Given the material below, return only the lines starting at the line with "green apple: 2 -> 0" and ending at the line with "yellow cupcake: 3 -> 0", exactly as they appear.

• **DATASET**

☆ ☆ ☆

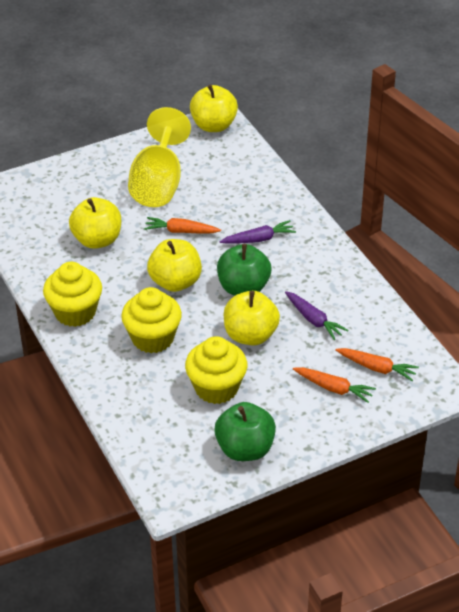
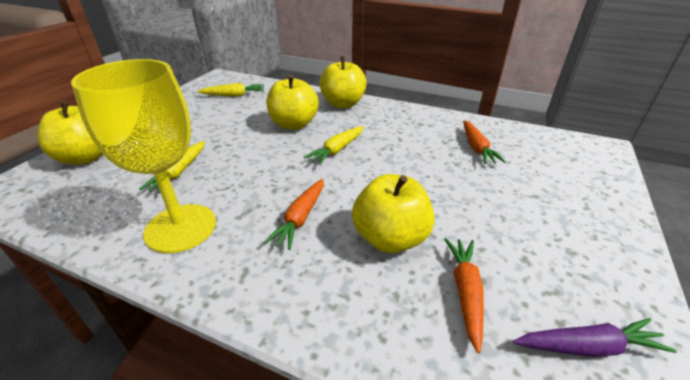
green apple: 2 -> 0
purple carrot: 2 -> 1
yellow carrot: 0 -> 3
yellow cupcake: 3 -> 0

☆ ☆ ☆

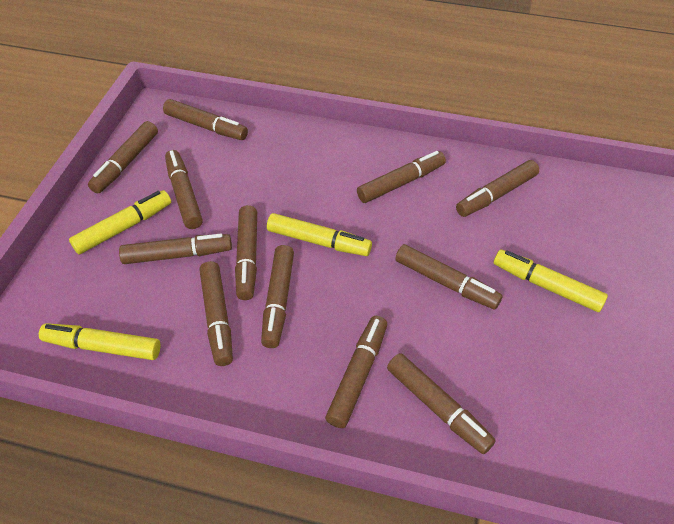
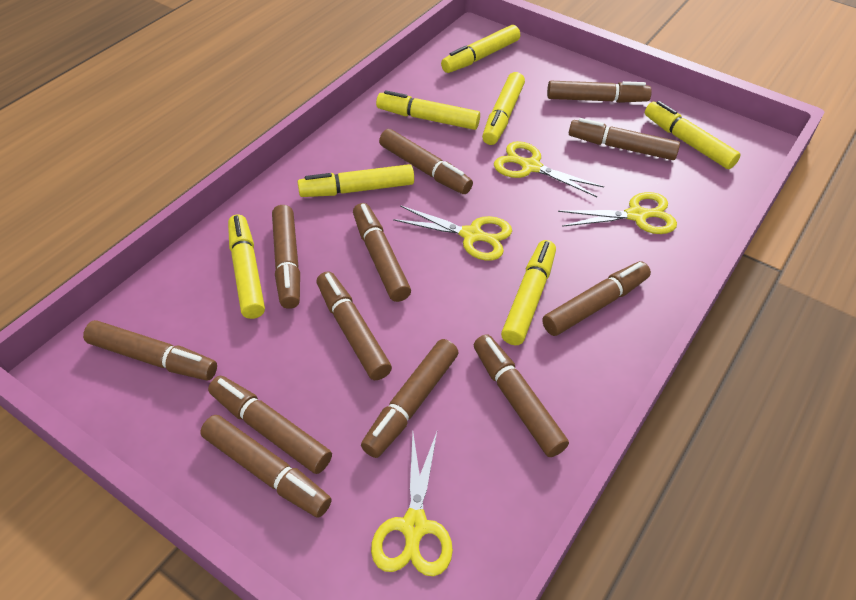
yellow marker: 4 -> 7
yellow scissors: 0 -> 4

☆ ☆ ☆

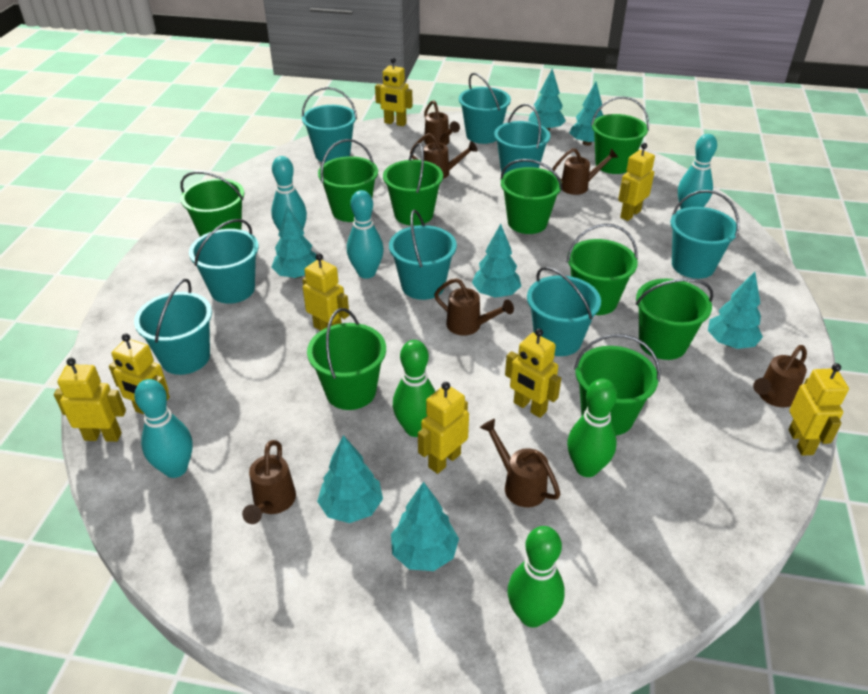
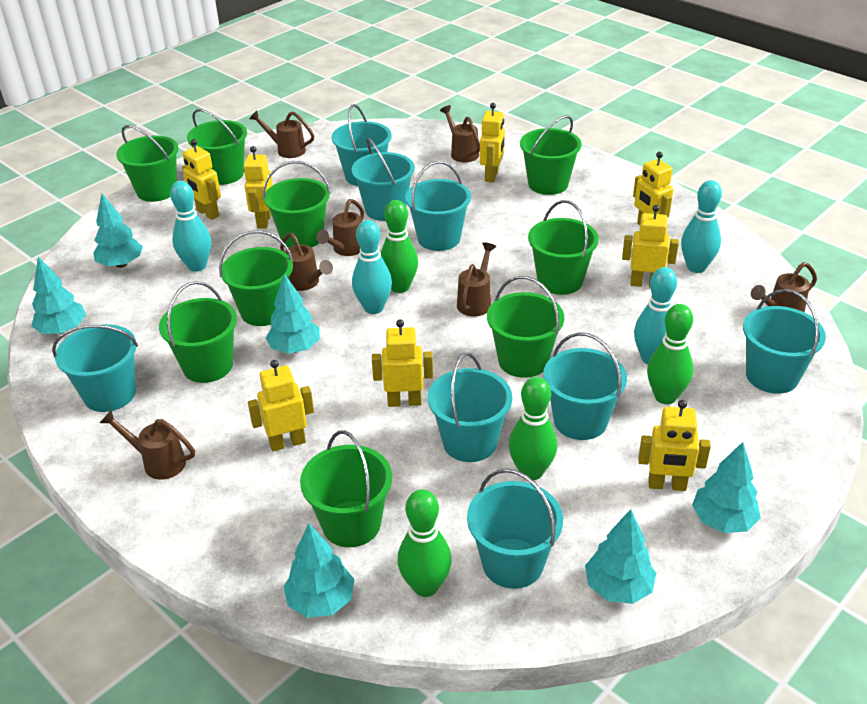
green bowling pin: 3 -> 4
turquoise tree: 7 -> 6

☆ ☆ ☆

• **SOLUTION**
green apple: 2 -> 0
purple carrot: 2 -> 1
yellow carrot: 0 -> 3
yellow cupcake: 3 -> 0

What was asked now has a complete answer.